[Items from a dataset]
# # # # # # #

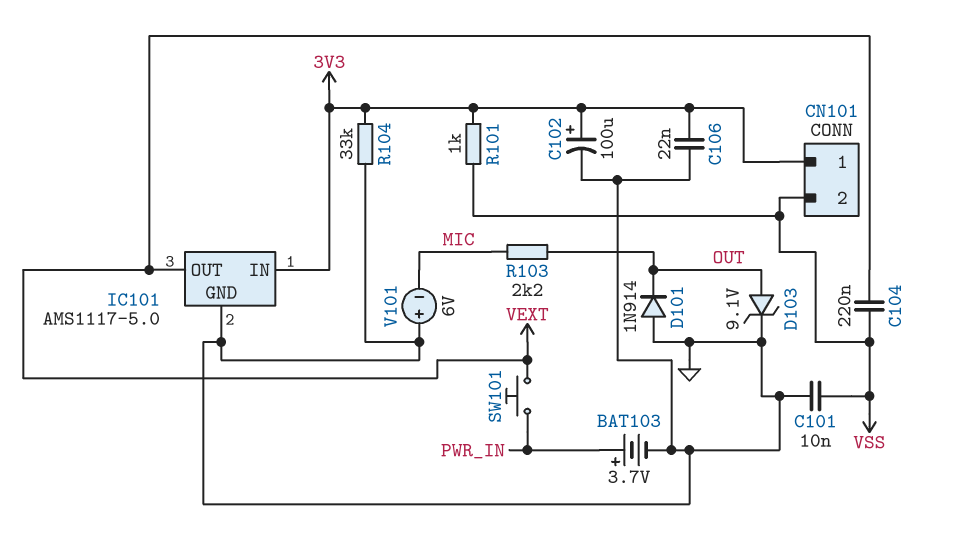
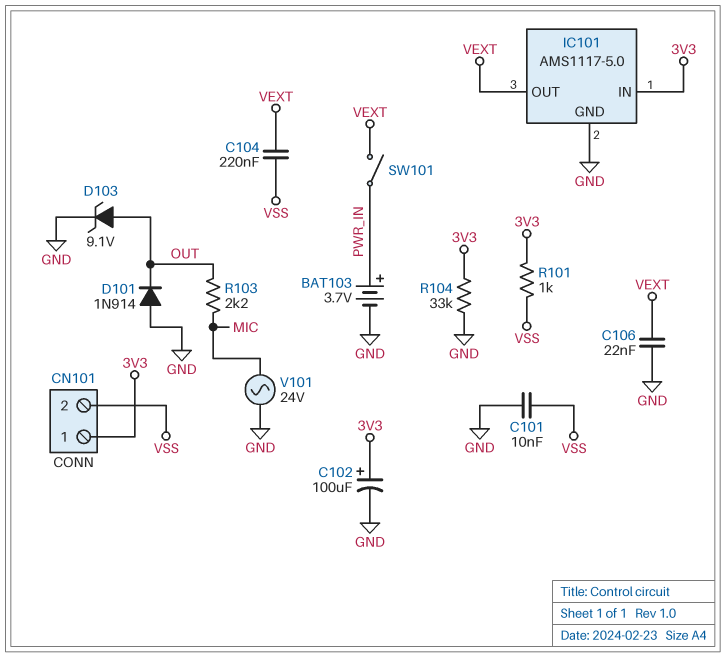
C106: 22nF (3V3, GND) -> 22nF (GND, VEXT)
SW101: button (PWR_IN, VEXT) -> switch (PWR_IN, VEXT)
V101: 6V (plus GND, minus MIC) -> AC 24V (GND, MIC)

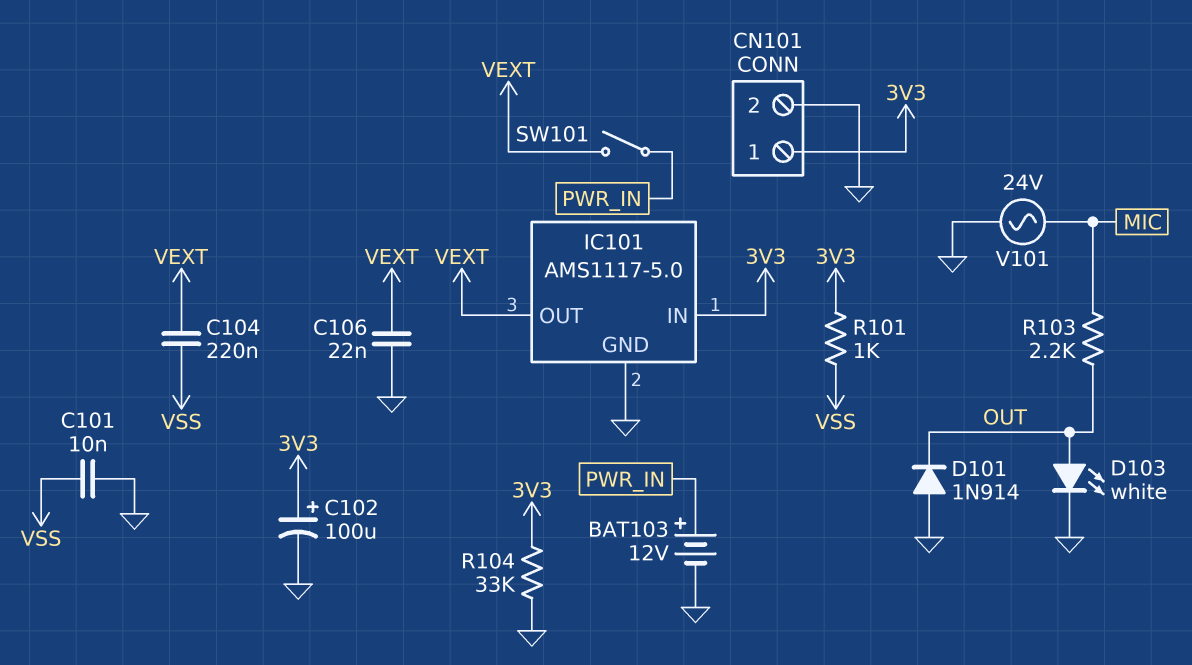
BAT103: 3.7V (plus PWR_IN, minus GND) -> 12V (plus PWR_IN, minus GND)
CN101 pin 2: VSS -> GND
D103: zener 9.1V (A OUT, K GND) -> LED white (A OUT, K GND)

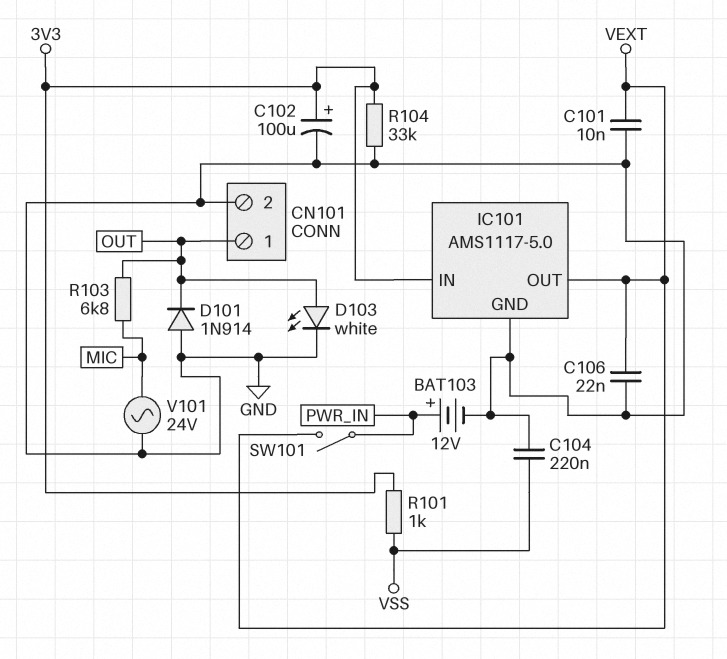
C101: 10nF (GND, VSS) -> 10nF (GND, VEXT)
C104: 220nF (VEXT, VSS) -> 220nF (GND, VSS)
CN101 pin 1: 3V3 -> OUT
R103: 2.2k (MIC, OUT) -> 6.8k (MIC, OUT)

# # # # # # #

- [WHAT TO PRODUCE]:
Scan the preceding records for lines with the word "minus". Say how many there are and nothing else.

- [RESPONSE TO THIS EXERCISE]:
2